**YOUR GOAL**
Take the data below and copy exactly the lines starting at the one with "sliding door: (144, 79)" and finishing at the one with "shelving: (74, 154) -> (79, 184), moved", both included.

**SOURCE DATA**
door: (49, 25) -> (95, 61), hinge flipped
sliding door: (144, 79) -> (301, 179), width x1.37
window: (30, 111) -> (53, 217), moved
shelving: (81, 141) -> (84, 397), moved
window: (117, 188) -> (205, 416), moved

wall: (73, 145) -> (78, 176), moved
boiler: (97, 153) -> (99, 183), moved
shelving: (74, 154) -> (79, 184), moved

...

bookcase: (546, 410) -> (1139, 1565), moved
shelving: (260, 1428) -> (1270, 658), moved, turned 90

**RESULT**
sliding door: (144, 79) -> (301, 179), width x1.37
window: (30, 111) -> (53, 217), moved
shelving: (81, 141) -> (84, 397), moved
window: (117, 188) -> (205, 416), moved

wall: (73, 145) -> (78, 176), moved
boiler: (97, 153) -> (99, 183), moved
shelving: (74, 154) -> (79, 184), moved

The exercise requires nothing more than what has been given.